┌──

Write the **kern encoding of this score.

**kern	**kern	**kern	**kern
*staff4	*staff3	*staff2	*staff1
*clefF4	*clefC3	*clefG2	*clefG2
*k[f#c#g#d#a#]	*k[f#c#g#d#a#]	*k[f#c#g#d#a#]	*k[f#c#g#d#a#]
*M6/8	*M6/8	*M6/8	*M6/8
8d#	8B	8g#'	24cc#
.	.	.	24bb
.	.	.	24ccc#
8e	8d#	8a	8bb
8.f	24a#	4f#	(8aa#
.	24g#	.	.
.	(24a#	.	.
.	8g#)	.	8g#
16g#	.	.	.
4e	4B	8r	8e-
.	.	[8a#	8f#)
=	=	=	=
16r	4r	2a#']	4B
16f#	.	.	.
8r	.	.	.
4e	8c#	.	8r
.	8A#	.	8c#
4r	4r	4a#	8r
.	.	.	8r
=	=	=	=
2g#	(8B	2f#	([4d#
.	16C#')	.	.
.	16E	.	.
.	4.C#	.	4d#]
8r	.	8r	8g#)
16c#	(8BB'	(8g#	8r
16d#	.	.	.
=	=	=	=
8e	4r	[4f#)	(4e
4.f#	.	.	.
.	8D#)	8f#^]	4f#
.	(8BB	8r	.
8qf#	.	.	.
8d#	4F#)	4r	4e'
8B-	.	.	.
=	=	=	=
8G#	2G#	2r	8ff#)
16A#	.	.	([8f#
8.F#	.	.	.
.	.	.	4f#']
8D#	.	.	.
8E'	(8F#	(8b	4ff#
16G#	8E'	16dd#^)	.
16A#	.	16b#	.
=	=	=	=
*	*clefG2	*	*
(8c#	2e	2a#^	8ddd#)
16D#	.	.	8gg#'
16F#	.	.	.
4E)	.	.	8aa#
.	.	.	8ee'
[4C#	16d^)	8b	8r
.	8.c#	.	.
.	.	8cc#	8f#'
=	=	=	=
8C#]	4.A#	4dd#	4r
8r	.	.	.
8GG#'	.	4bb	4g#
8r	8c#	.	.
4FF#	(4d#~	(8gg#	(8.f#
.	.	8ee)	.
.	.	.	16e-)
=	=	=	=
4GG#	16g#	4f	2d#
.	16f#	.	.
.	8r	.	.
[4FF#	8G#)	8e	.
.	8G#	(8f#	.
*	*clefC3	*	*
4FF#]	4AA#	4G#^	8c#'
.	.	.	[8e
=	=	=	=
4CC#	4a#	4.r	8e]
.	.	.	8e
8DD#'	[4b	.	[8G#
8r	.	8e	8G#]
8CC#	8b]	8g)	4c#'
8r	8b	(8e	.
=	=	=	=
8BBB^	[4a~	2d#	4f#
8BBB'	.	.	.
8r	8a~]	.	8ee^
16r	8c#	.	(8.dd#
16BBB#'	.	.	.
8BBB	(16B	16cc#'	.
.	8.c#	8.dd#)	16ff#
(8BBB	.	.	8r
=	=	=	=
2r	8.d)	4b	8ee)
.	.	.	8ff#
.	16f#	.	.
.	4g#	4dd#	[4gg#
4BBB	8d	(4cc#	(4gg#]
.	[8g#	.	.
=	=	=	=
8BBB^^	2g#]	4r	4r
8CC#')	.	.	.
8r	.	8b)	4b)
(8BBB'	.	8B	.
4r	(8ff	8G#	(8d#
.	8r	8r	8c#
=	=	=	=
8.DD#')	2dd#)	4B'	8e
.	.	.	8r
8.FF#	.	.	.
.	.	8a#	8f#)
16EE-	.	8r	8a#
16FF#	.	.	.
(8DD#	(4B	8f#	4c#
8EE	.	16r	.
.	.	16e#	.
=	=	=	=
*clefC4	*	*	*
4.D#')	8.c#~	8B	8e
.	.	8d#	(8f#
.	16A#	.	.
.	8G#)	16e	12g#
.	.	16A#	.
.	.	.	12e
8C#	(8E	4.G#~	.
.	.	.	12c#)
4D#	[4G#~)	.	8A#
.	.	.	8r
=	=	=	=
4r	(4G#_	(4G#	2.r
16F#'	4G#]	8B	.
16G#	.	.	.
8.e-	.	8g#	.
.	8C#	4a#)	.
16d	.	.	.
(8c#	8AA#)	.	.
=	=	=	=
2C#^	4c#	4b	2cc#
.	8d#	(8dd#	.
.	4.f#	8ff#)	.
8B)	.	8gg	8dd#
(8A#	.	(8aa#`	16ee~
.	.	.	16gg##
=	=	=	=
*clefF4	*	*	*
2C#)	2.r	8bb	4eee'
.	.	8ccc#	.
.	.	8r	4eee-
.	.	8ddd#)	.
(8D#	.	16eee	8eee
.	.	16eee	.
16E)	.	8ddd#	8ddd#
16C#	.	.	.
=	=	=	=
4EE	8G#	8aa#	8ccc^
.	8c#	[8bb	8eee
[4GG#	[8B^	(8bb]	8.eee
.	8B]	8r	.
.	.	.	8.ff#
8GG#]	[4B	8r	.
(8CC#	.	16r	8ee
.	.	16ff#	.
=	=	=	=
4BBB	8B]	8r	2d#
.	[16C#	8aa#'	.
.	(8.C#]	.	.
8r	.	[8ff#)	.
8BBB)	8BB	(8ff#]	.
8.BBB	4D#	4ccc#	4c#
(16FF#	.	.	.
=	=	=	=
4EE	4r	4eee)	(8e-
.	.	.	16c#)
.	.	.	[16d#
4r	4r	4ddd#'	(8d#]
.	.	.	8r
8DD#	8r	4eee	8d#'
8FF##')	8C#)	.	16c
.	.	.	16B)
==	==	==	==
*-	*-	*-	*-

└──

# [YOUR INSTRUCTIONS]
Pull out every line of the listing that contains the string "kern", treating uppercase and lowercase as different.

# [THE COMPLETED TASK]
Write the **kern encoding of this score.
**kern	**kern	**kern	**kern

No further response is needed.